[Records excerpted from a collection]

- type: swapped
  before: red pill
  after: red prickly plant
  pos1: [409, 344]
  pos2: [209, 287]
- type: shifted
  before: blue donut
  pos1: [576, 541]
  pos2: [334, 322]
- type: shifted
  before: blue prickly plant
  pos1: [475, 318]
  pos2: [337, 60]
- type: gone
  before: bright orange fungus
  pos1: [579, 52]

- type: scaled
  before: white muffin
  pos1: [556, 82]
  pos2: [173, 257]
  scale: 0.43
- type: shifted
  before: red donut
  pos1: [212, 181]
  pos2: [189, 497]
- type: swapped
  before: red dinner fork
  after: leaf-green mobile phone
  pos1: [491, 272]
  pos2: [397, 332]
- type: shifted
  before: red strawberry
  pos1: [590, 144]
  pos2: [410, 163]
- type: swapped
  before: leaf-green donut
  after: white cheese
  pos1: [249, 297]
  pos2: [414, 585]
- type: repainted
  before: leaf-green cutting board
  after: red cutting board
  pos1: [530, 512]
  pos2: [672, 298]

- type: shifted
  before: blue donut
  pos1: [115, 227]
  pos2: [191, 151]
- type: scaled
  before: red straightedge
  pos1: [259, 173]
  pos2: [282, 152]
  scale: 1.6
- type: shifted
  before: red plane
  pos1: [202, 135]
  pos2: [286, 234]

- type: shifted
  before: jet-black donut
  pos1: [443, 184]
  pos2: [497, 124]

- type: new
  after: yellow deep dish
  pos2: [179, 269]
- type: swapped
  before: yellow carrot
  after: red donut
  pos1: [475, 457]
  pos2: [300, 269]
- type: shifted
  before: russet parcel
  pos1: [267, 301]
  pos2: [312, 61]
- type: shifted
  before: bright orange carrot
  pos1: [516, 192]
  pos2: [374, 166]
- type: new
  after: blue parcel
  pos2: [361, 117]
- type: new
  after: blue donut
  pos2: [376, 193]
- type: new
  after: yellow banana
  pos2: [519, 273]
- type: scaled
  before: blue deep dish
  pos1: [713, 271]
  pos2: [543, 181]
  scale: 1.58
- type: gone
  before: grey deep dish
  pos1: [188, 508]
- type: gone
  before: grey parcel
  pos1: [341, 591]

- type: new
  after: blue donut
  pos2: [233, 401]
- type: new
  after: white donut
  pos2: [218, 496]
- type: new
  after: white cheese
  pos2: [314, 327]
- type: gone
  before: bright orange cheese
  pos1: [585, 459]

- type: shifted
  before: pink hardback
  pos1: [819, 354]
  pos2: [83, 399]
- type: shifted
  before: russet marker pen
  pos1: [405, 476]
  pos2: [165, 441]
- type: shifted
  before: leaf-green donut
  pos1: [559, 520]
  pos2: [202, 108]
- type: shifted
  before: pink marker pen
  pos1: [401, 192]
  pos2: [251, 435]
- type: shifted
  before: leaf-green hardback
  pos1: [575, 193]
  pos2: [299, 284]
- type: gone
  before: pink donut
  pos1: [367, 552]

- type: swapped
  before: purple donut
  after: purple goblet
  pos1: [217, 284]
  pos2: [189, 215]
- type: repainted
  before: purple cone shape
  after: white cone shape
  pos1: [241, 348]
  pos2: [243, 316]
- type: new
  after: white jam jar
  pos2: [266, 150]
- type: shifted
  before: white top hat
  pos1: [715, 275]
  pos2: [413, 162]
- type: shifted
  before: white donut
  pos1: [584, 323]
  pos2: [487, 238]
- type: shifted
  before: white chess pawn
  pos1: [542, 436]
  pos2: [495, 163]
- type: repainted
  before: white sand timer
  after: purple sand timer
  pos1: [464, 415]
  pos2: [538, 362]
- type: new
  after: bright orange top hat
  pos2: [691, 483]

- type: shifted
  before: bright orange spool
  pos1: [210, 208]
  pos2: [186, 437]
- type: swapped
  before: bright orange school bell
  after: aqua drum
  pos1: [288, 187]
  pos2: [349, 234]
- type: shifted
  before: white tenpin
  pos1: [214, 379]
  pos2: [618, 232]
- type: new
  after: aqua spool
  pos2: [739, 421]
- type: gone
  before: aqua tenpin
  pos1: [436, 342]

EXERCISE. Could you print all of the data above once more, unaltered?

ANSWER FOR THE TASK.
- type: swapped
  before: red pill
  after: red prickly plant
  pos1: [409, 344]
  pos2: [209, 287]
- type: shifted
  before: blue donut
  pos1: [576, 541]
  pos2: [334, 322]
- type: shifted
  before: blue prickly plant
  pos1: [475, 318]
  pos2: [337, 60]
- type: gone
  before: bright orange fungus
  pos1: [579, 52]

- type: scaled
  before: white muffin
  pos1: [556, 82]
  pos2: [173, 257]
  scale: 0.43
- type: shifted
  before: red donut
  pos1: [212, 181]
  pos2: [189, 497]
- type: swapped
  before: red dinner fork
  after: leaf-green mobile phone
  pos1: [491, 272]
  pos2: [397, 332]
- type: shifted
  before: red strawberry
  pos1: [590, 144]
  pos2: [410, 163]
- type: swapped
  before: leaf-green donut
  after: white cheese
  pos1: [249, 297]
  pos2: [414, 585]
- type: repainted
  before: leaf-green cutting board
  after: red cutting board
  pos1: [530, 512]
  pos2: [672, 298]

- type: shifted
  before: blue donut
  pos1: [115, 227]
  pos2: [191, 151]
- type: scaled
  before: red straightedge
  pos1: [259, 173]
  pos2: [282, 152]
  scale: 1.6
- type: shifted
  before: red plane
  pos1: [202, 135]
  pos2: [286, 234]

- type: shifted
  before: jet-black donut
  pos1: [443, 184]
  pos2: [497, 124]

- type: new
  after: yellow deep dish
  pos2: [179, 269]
- type: swapped
  before: yellow carrot
  after: red donut
  pos1: [475, 457]
  pos2: [300, 269]
- type: shifted
  before: russet parcel
  pos1: [267, 301]
  pos2: [312, 61]
- type: shifted
  before: bright orange carrot
  pos1: [516, 192]
  pos2: [374, 166]
- type: new
  after: blue parcel
  pos2: [361, 117]
- type: new
  after: blue donut
  pos2: [376, 193]
- type: new
  after: yellow banana
  pos2: [519, 273]
- type: scaled
  before: blue deep dish
  pos1: [713, 271]
  pos2: [543, 181]
  scale: 1.58
- type: gone
  before: grey deep dish
  pos1: [188, 508]
- type: gone
  before: grey parcel
  pos1: [341, 591]

- type: new
  after: blue donut
  pos2: [233, 401]
- type: new
  after: white donut
  pos2: [218, 496]
- type: new
  after: white cheese
  pos2: [314, 327]
- type: gone
  before: bright orange cheese
  pos1: [585, 459]

- type: shifted
  before: pink hardback
  pos1: [819, 354]
  pos2: [83, 399]
- type: shifted
  before: russet marker pen
  pos1: [405, 476]
  pos2: [165, 441]
- type: shifted
  before: leaf-green donut
  pos1: [559, 520]
  pos2: [202, 108]
- type: shifted
  before: pink marker pen
  pos1: [401, 192]
  pos2: [251, 435]
- type: shifted
  before: leaf-green hardback
  pos1: [575, 193]
  pos2: [299, 284]
- type: gone
  before: pink donut
  pos1: [367, 552]

- type: swapped
  before: purple donut
  after: purple goblet
  pos1: [217, 284]
  pos2: [189, 215]
- type: repainted
  before: purple cone shape
  after: white cone shape
  pos1: [241, 348]
  pos2: [243, 316]
- type: new
  after: white jam jar
  pos2: [266, 150]
- type: shifted
  before: white top hat
  pos1: [715, 275]
  pos2: [413, 162]
- type: shifted
  before: white donut
  pos1: [584, 323]
  pos2: [487, 238]
- type: shifted
  before: white chess pawn
  pos1: [542, 436]
  pos2: [495, 163]
- type: repainted
  before: white sand timer
  after: purple sand timer
  pos1: [464, 415]
  pos2: [538, 362]
- type: new
  after: bright orange top hat
  pos2: [691, 483]

- type: shifted
  before: bright orange spool
  pos1: [210, 208]
  pos2: [186, 437]
- type: swapped
  before: bright orange school bell
  after: aqua drum
  pos1: [288, 187]
  pos2: [349, 234]
- type: shifted
  before: white tenpin
  pos1: [214, 379]
  pos2: [618, 232]
- type: new
  after: aqua spool
  pos2: [739, 421]
- type: gone
  before: aqua tenpin
  pos1: [436, 342]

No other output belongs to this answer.